_TASK ITEM_: Read the listing below and copy out every line that holds "blue".

_DATA TO PROCESS_:
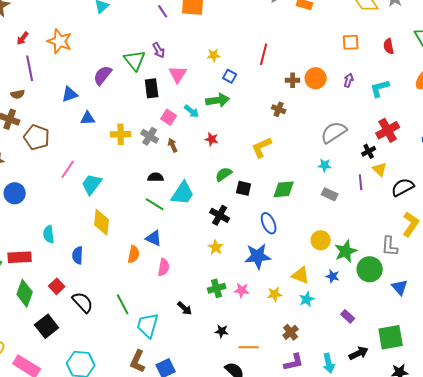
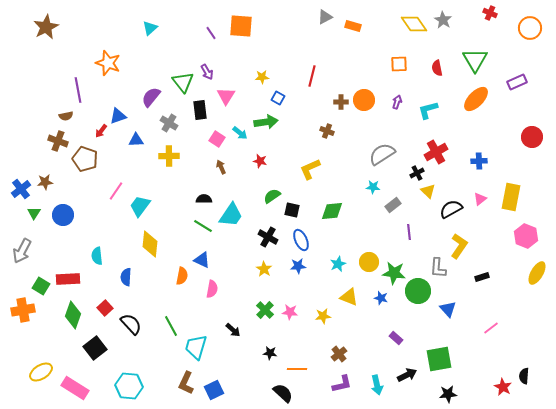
red arrow: (23, 38) -> (101, 131), moved
gray cross: (150, 136) -> (169, 123), moved
purple line: (361, 182) -> (409, 232), moved
gray rectangle: (330, 194) -> (393, 205), moved, turned -63
blue ellipse: (269, 223) -> (301, 240), moved
green star: (346, 251) -> (394, 273), turned 30
blue star: (258, 256) -> (298, 266), moved, size x0.6
green cross: (217, 288) -> (265, 310), turned -30
cyan star: (307, 299) -> (338, 264), moved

_EXPECTED ANSWER_:
blue ellipse: (269, 223) -> (301, 240), moved
blue star: (258, 256) -> (298, 266), moved, size x0.6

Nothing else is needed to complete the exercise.